* _Data for this task_
···

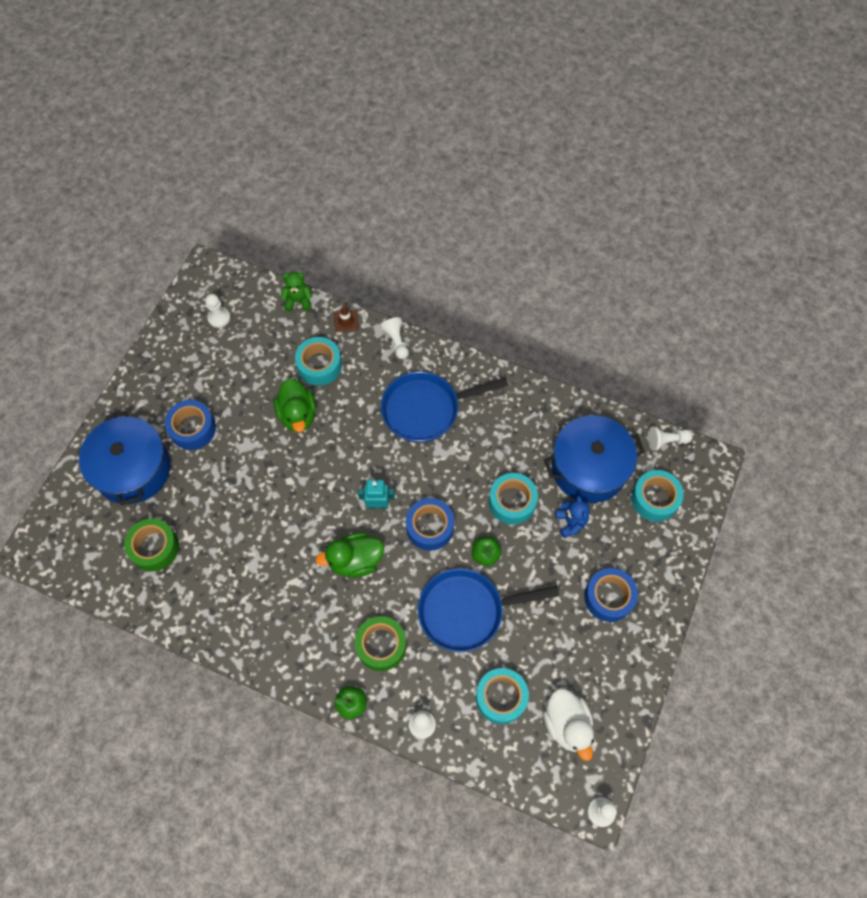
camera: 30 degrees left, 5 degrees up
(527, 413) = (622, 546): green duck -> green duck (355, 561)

···

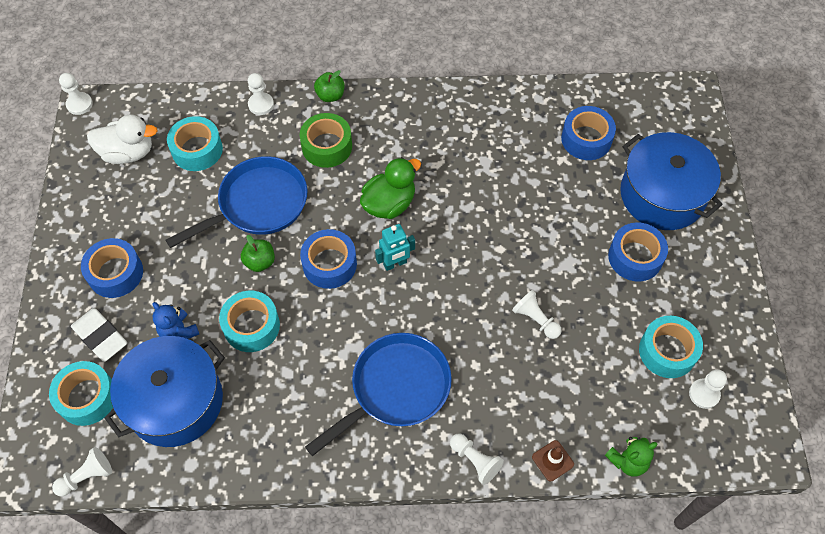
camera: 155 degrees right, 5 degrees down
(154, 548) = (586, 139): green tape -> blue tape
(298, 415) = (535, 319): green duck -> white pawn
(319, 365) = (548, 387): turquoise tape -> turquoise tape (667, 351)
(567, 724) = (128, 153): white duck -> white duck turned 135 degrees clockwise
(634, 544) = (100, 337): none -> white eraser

···

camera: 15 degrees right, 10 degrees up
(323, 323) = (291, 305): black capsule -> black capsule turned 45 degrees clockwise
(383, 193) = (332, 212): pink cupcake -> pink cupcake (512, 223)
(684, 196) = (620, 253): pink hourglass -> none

···

Could you restate, word for word, the lines above from the one with "camera: 30 degrees left, 5 degrees up" to the one with "(527, 413) = (622, 546): green", both included?

* _Finished exercise_
camera: 30 degrees left, 5 degrees up
(527, 413) = (622, 546): green duck -> green duck (355, 561)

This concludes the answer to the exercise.